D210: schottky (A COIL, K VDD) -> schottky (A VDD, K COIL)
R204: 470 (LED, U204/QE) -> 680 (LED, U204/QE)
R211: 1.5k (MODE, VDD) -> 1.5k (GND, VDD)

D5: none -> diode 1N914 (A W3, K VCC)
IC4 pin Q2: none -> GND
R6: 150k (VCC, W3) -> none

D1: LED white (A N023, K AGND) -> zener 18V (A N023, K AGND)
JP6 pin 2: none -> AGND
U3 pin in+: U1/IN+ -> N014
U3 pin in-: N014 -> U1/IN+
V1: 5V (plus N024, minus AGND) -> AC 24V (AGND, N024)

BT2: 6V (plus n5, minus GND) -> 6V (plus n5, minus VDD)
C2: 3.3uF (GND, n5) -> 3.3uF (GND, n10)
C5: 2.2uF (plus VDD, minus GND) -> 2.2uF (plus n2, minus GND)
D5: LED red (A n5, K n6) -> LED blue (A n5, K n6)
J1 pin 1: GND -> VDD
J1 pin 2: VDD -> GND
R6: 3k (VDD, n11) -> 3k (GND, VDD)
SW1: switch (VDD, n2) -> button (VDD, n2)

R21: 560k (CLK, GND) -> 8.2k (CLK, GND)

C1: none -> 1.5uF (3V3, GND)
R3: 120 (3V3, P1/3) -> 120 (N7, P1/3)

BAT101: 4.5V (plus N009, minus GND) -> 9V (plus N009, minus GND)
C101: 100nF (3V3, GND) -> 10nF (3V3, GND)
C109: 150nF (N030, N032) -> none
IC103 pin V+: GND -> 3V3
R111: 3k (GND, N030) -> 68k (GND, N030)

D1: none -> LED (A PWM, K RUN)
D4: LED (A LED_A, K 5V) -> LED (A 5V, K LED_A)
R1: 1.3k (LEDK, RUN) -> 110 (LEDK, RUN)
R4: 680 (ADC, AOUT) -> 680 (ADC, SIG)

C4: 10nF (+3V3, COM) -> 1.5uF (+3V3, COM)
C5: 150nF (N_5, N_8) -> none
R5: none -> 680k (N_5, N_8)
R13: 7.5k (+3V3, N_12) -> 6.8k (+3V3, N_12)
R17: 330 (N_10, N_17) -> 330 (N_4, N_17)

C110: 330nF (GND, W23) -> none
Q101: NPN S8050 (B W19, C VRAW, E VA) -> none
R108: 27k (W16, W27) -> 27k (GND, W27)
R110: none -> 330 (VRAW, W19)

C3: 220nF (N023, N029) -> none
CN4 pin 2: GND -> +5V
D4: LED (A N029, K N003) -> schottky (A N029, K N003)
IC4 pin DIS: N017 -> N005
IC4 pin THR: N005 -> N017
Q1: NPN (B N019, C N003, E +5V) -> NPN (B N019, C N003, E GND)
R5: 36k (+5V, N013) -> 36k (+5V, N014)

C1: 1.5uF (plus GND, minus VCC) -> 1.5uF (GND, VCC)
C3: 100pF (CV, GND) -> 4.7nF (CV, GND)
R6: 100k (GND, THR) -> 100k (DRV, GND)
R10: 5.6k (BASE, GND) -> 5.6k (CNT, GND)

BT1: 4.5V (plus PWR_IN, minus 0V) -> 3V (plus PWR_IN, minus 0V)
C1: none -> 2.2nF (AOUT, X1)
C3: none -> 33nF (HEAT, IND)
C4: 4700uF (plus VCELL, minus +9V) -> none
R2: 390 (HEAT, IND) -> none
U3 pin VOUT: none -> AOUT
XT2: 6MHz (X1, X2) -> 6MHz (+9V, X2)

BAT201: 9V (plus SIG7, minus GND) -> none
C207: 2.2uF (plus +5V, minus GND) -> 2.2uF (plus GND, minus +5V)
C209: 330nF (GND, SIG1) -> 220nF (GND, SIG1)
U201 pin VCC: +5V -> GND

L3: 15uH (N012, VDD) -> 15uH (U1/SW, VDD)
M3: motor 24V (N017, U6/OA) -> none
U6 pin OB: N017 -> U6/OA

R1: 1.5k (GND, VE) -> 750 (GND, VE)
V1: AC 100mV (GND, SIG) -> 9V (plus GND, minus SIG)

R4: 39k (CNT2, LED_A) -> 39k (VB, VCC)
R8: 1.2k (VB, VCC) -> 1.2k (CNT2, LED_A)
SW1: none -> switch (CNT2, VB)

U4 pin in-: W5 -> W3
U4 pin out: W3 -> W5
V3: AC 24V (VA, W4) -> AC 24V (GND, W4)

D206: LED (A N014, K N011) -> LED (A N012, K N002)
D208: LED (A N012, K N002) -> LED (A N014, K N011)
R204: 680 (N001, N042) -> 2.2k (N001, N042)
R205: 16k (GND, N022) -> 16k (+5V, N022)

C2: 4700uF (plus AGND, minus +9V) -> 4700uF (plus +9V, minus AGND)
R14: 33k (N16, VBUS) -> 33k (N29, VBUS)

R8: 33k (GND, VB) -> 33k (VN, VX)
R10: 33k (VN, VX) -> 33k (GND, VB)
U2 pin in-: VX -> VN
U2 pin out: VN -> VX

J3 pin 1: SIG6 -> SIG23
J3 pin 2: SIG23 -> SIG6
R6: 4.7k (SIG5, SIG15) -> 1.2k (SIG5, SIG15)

● ● ● ●

**TASK GOAL**
Print the records verbatim, stopping after the "D5: LED red" line.

**ANSWER TO THE PROBLEM**
D210: schottky (A COIL, K VDD) -> schottky (A VDD, K COIL)
R204: 470 (LED, U204/QE) -> 680 (LED, U204/QE)
R211: 1.5k (MODE, VDD) -> 1.5k (GND, VDD)

D5: none -> diode 1N914 (A W3, K VCC)
IC4 pin Q2: none -> GND
R6: 150k (VCC, W3) -> none

D1: LED white (A N023, K AGND) -> zener 18V (A N023, K AGND)
JP6 pin 2: none -> AGND
U3 pin in+: U1/IN+ -> N014
U3 pin in-: N014 -> U1/IN+
V1: 5V (plus N024, minus AGND) -> AC 24V (AGND, N024)

BT2: 6V (plus n5, minus GND) -> 6V (plus n5, minus VDD)
C2: 3.3uF (GND, n5) -> 3.3uF (GND, n10)
C5: 2.2uF (plus VDD, minus GND) -> 2.2uF (plus n2, minus GND)
D5: LED red (A n5, K n6) -> LED blue (A n5, K n6)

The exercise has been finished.